→ Job item
An exact copy is the goal: every line from the one containing "pink tree [13,83,82,161]" to the end of the material below, pictures excluded.

BEGIN Material supplied

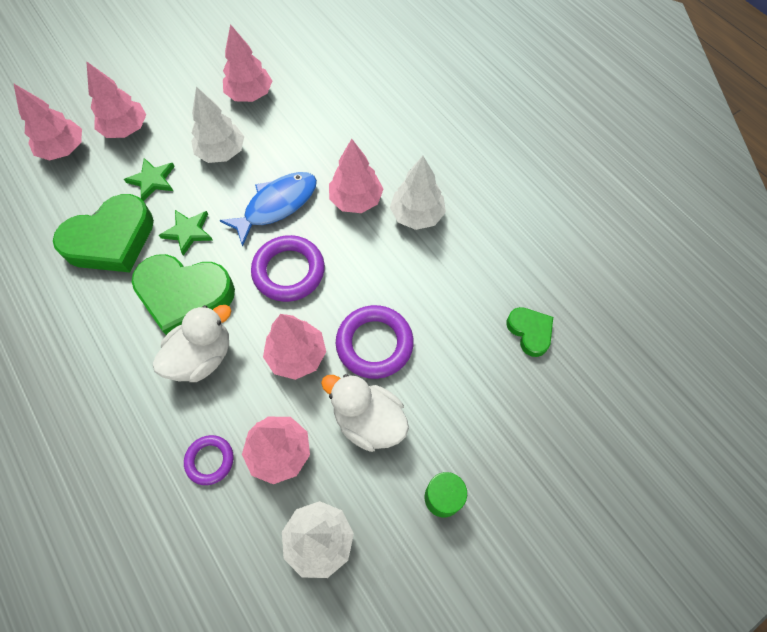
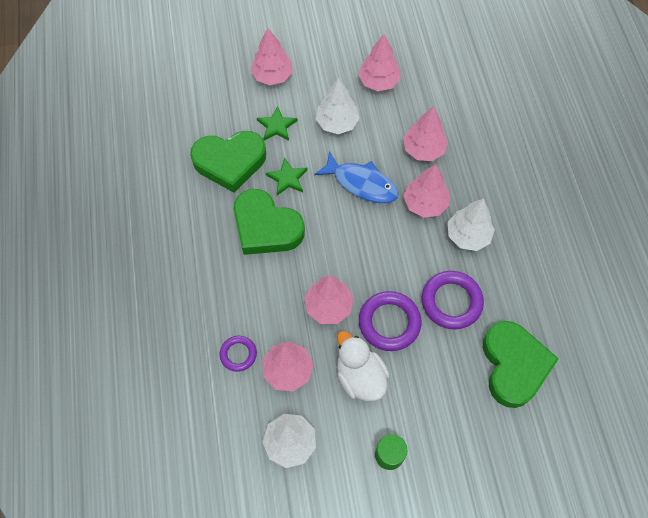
camera: 25 degrees right, 0 degrees up
pink tree [13,83,82,161] -> pink tree moved to [403,106,448,161]
white duck [153,305,231,382] -> none
blue fish [220,172,317,247] -> blue fish turned 45 degrees clockwise [314,151,399,203]
purple ring [251,235,325,302] -> purple ring moved to [422,271,484,329]
green heart [506,307,553,357] -> green heart [483,321,559,408], size x1.93

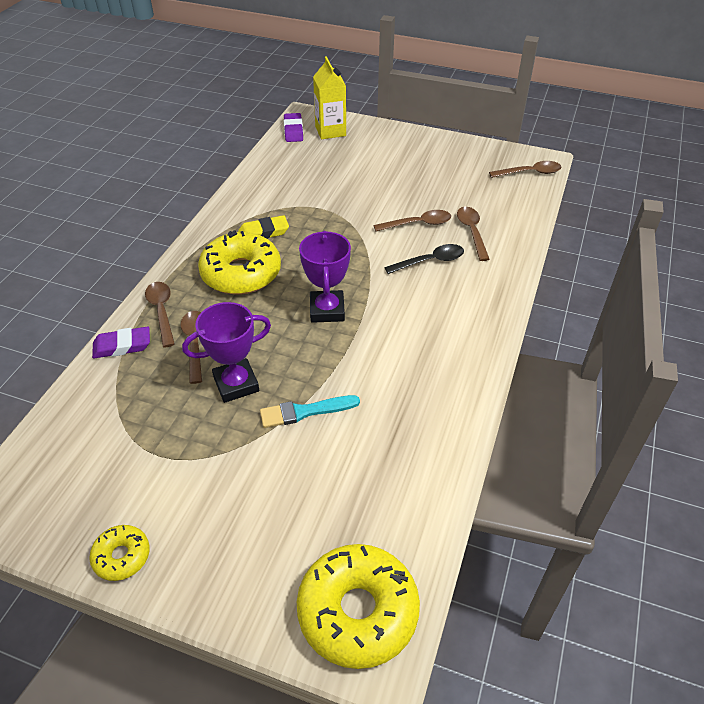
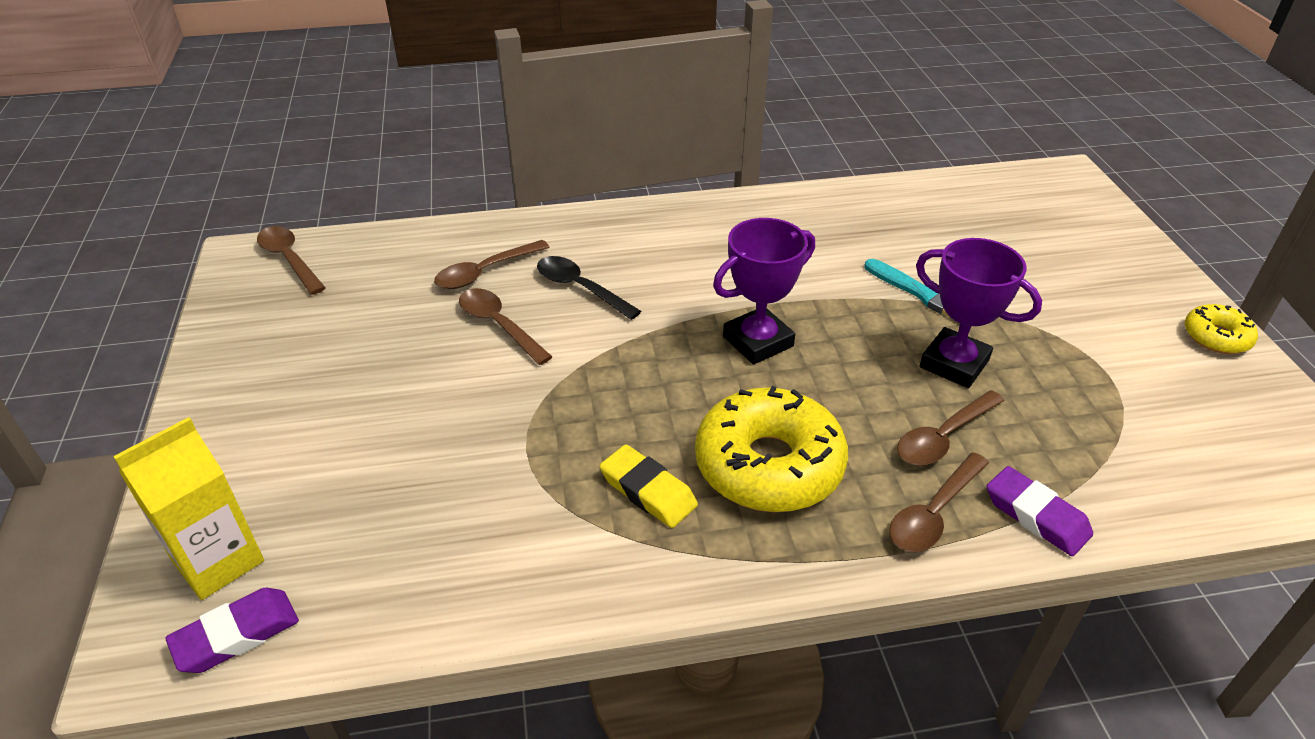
camera: 120 degrees left, 5 degrees down
yellow donut [297,544,420,669] -> none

END Material supplied

→ Exercise response
pink tree [13,83,82,161] -> pink tree moved to [403,106,448,161]
white duck [153,305,231,382] -> none
blue fish [220,172,317,247] -> blue fish turned 45 degrees clockwise [314,151,399,203]
purple ring [251,235,325,302] -> purple ring moved to [422,271,484,329]
green heart [506,307,553,357] -> green heart [483,321,559,408], size x1.93

camera: 120 degrees left, 5 degrees down
yellow donut [297,544,420,669] -> none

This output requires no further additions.